About this exercise: The line with "orange cross: (92, 30)" marks the first line to copy, and the line with "purple cross: (56, 74) -> (105, 101), moved" marks the last. Transcribe that stretch of the data below exactly, without pictures.

Material for this task:
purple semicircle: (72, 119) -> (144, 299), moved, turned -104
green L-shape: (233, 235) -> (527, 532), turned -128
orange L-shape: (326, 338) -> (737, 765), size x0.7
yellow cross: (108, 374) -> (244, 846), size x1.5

==

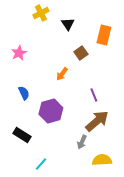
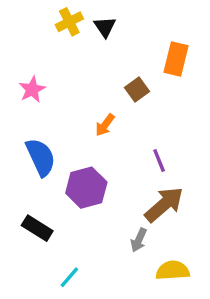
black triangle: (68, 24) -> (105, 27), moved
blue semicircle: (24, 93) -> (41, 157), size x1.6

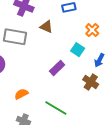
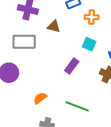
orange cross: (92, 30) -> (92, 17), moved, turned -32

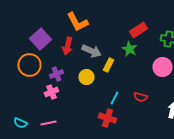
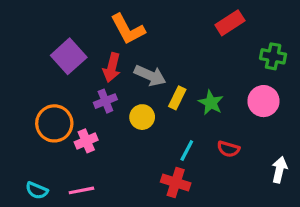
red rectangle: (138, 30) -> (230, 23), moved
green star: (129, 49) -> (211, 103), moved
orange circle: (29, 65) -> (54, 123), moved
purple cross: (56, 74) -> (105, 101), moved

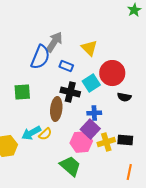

Output:
orange cross: (92, 30) -> (92, 17), moved, turned -32

red rectangle: (138, 30) -> (230, 23), moved
green star: (129, 49) -> (211, 103), moved
orange circle: (29, 65) -> (54, 123), moved
purple cross: (56, 74) -> (105, 101), moved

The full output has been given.